Description of the task:
The word "desk" marks the lines to copy; find all of them in the entries below.

'''

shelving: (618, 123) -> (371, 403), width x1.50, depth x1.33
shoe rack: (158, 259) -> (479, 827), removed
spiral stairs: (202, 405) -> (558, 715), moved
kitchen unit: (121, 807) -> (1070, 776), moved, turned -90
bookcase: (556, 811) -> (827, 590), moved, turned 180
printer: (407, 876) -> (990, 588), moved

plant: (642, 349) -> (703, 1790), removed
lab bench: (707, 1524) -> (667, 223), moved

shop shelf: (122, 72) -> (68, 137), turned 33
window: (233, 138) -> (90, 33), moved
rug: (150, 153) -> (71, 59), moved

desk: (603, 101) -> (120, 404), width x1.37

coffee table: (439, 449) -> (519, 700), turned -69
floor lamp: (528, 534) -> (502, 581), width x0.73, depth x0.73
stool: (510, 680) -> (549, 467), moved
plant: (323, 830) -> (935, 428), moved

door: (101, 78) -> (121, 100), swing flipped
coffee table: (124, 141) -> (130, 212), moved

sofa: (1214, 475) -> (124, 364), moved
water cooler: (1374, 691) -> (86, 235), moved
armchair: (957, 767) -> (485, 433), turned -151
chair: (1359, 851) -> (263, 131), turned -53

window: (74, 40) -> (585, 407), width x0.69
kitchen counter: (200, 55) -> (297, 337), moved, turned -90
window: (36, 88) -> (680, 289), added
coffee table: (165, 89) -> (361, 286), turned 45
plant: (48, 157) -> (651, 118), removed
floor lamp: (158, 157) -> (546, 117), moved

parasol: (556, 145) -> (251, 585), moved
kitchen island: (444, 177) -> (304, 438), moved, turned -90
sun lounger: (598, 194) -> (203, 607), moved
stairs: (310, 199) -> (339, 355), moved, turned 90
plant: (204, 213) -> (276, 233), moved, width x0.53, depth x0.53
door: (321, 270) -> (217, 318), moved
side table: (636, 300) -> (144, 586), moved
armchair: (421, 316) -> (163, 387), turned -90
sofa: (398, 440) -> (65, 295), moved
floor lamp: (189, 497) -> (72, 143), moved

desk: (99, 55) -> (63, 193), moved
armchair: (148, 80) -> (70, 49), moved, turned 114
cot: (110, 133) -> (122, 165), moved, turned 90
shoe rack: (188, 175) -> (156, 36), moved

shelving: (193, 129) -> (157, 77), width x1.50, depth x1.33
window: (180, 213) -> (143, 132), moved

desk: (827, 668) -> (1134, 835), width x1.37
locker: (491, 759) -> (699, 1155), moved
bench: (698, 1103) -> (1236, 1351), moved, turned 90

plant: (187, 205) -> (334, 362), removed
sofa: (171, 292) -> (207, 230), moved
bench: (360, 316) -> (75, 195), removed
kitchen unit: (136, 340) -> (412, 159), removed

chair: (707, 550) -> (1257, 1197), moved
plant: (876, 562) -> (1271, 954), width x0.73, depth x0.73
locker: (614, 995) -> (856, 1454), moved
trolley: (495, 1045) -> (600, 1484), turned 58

'''

Reply to the exercise:
desk: (603, 101) -> (120, 404), width x1.37
desk: (99, 55) -> (63, 193), moved
desk: (827, 668) -> (1134, 835), width x1.37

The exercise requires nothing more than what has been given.